- Task item
If a line in the data below contains the word "capsule", copy it out.

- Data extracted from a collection
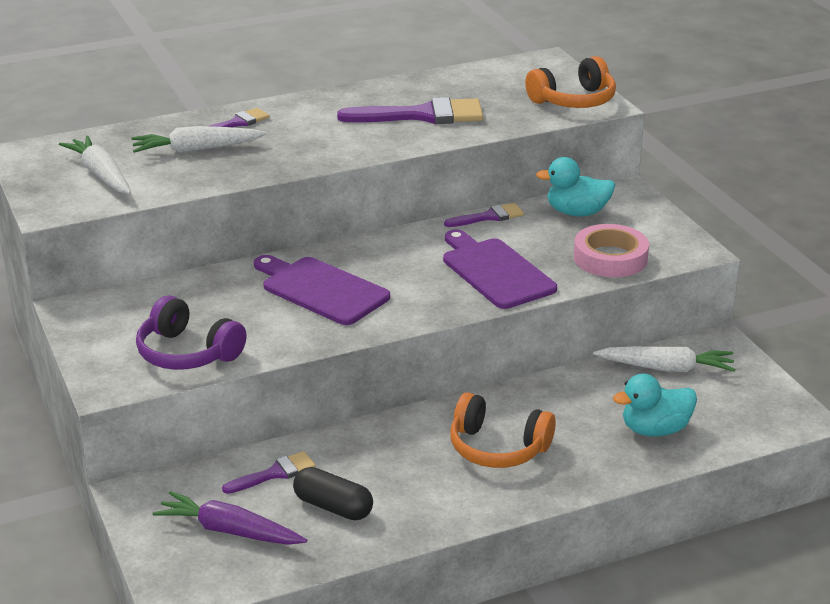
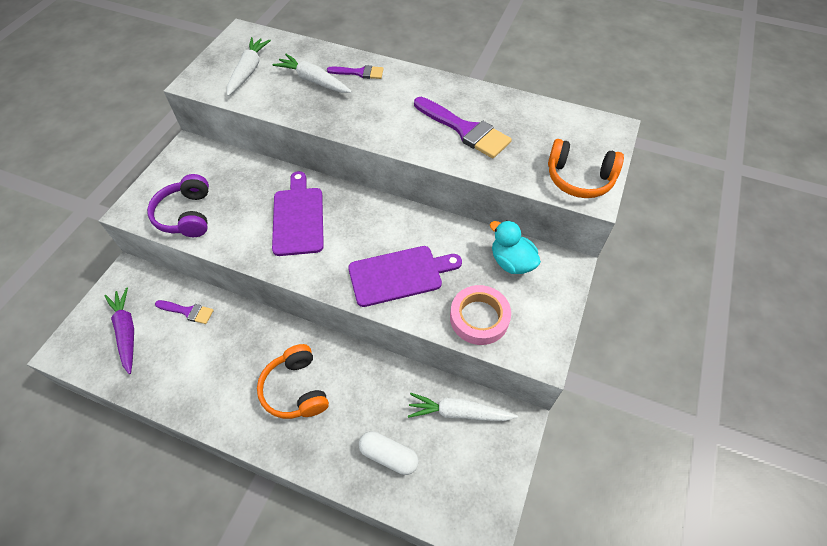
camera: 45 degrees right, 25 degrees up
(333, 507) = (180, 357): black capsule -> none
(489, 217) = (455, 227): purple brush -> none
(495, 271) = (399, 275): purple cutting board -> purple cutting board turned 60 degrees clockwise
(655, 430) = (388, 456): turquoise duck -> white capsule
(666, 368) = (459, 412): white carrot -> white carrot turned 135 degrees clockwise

- Your response
(333, 507) = (180, 357): black capsule -> none
(655, 430) = (388, 456): turquoise duck -> white capsule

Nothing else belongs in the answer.